**WHAT IS BEING ASKED:** Only one stretch of the data below is wanted: the lines from the one with "beignet (noir) [261,236,326,285]" through the one with "écrou (blanc) [624,455,691,514]", repeated exactly.

**MATERIALS PROVIDED:**
__________________________________________________

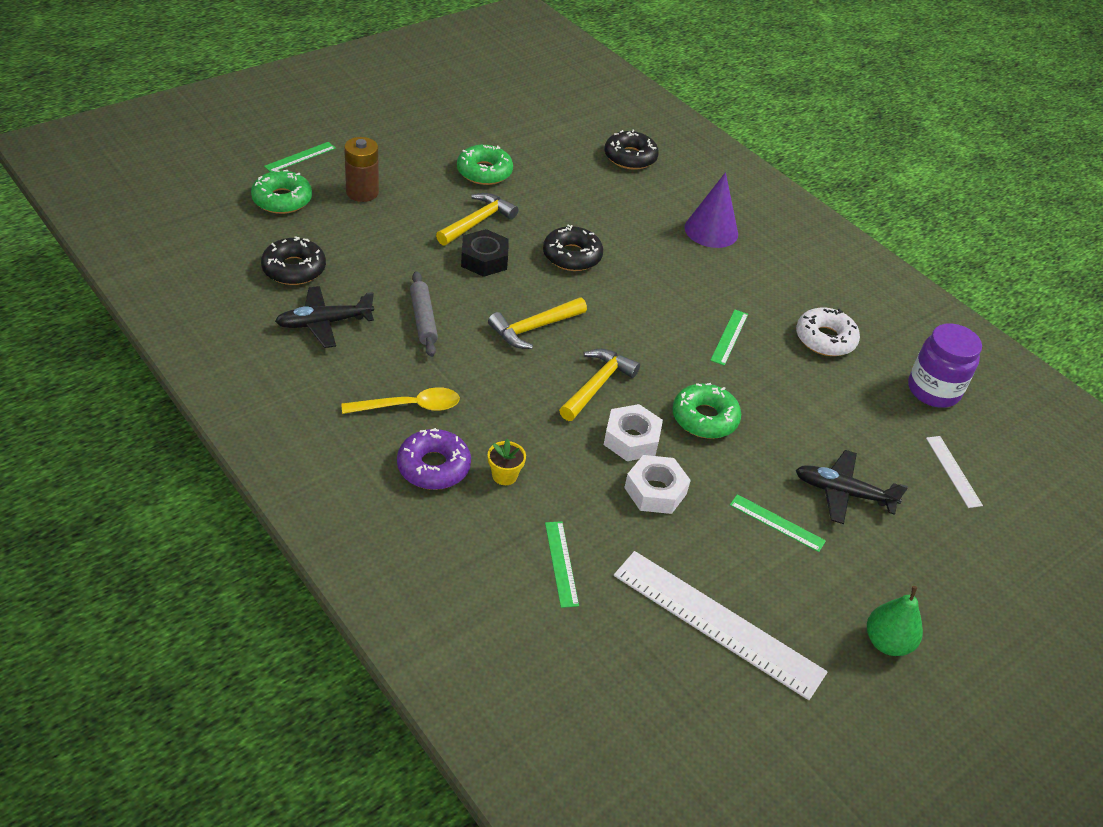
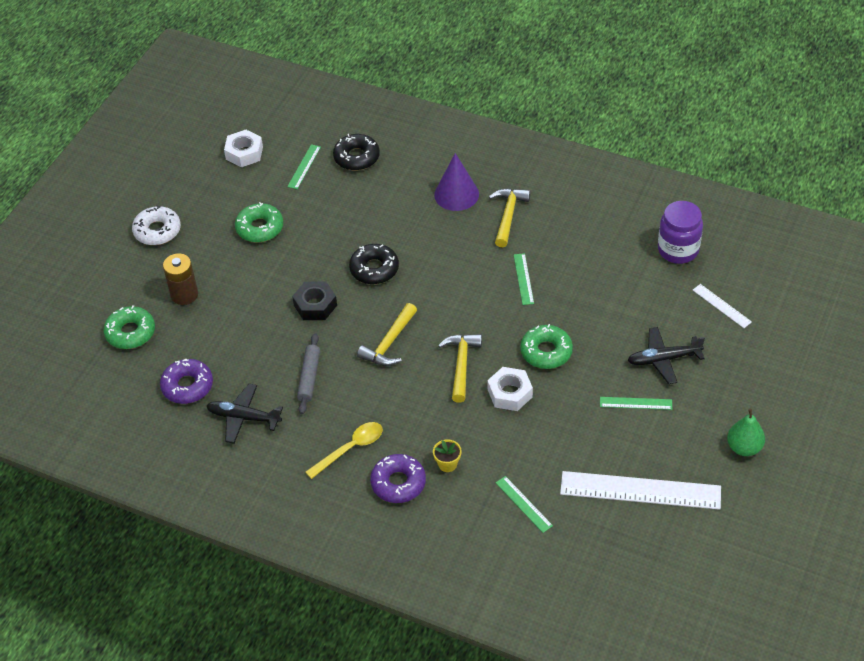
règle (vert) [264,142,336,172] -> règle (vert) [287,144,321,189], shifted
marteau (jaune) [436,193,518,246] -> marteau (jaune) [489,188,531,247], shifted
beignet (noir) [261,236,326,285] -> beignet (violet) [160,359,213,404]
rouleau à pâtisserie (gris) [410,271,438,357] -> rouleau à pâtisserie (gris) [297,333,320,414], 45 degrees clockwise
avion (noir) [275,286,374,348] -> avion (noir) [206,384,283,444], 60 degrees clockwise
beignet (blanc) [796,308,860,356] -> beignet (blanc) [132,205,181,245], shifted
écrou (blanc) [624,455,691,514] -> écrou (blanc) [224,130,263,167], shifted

__________________________________________________

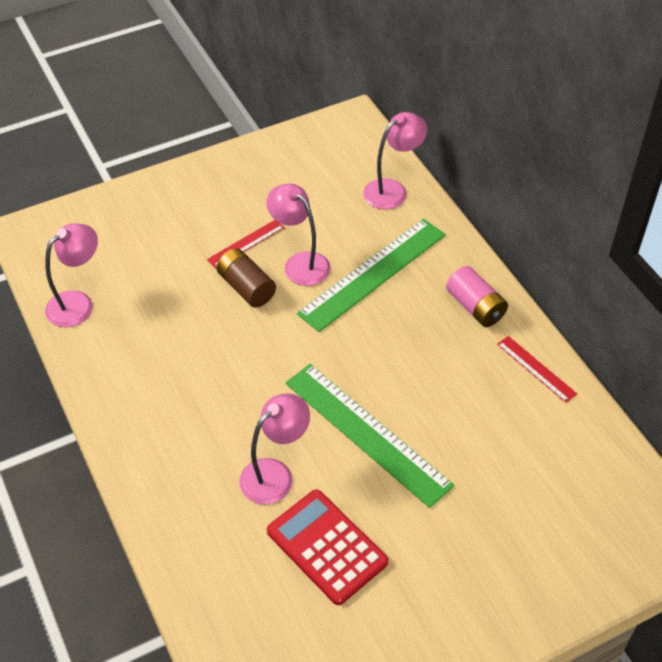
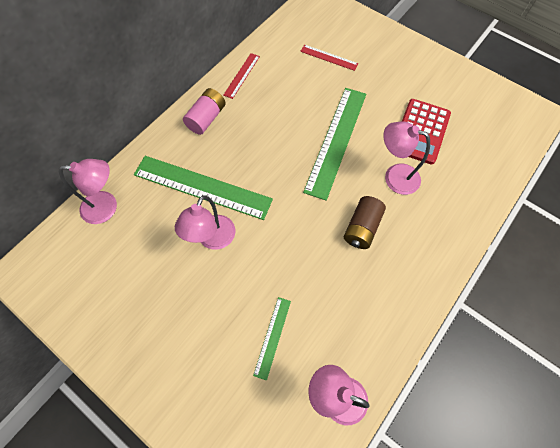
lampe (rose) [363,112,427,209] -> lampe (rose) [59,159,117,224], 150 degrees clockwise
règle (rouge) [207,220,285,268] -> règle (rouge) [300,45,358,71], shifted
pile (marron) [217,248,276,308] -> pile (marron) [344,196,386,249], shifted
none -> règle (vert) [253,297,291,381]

__________________________________________________

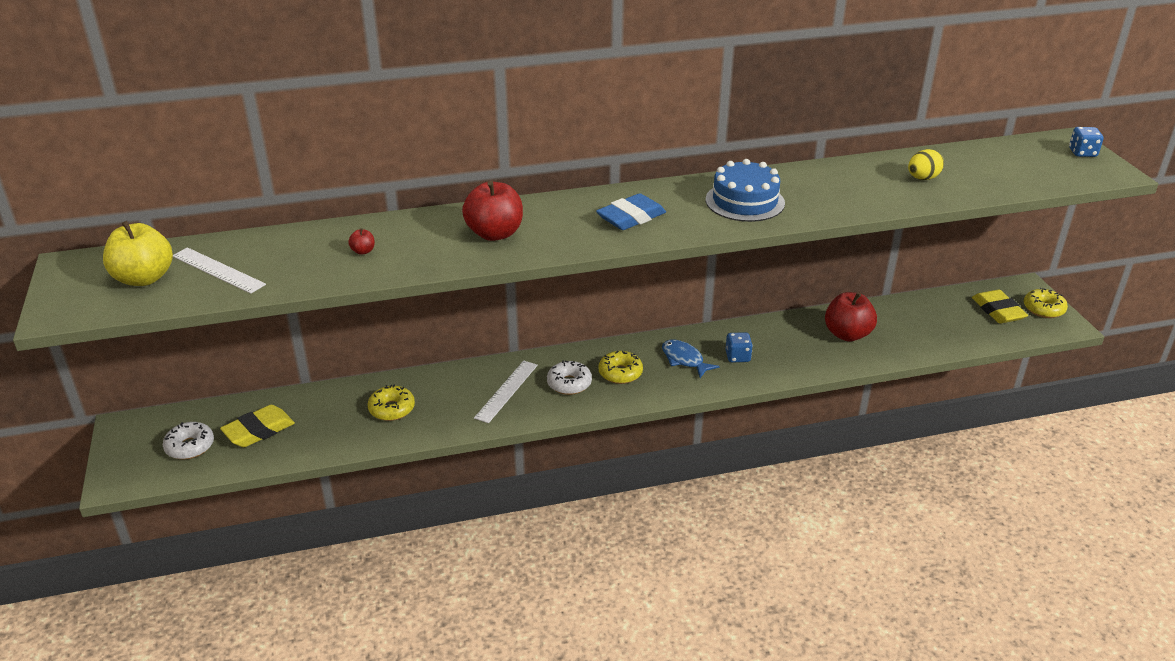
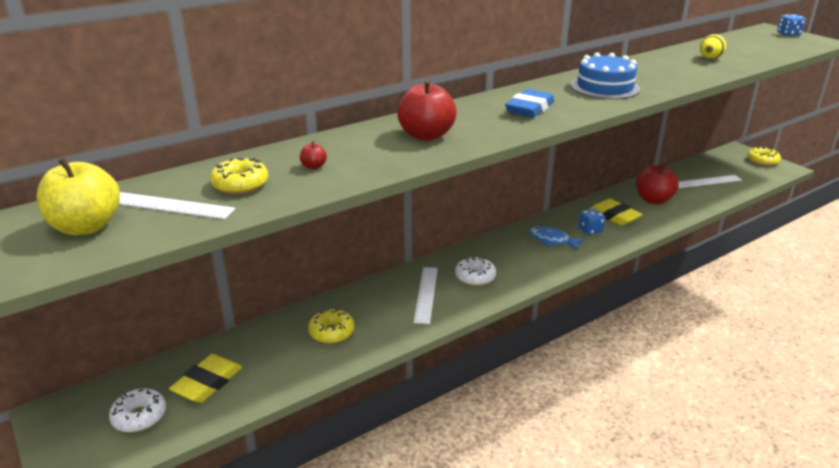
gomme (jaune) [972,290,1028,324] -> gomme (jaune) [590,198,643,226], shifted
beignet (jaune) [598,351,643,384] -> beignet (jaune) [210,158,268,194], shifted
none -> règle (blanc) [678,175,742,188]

__________________________________________________

**RESPONSE TO THE TASK:**
beignet (noir) [261,236,326,285] -> beignet (violet) [160,359,213,404]
rouleau à pâtisserie (gris) [410,271,438,357] -> rouleau à pâtisserie (gris) [297,333,320,414], 45 degrees clockwise
avion (noir) [275,286,374,348] -> avion (noir) [206,384,283,444], 60 degrees clockwise
beignet (blanc) [796,308,860,356] -> beignet (blanc) [132,205,181,245], shifted
écrou (blanc) [624,455,691,514] -> écrou (blanc) [224,130,263,167], shifted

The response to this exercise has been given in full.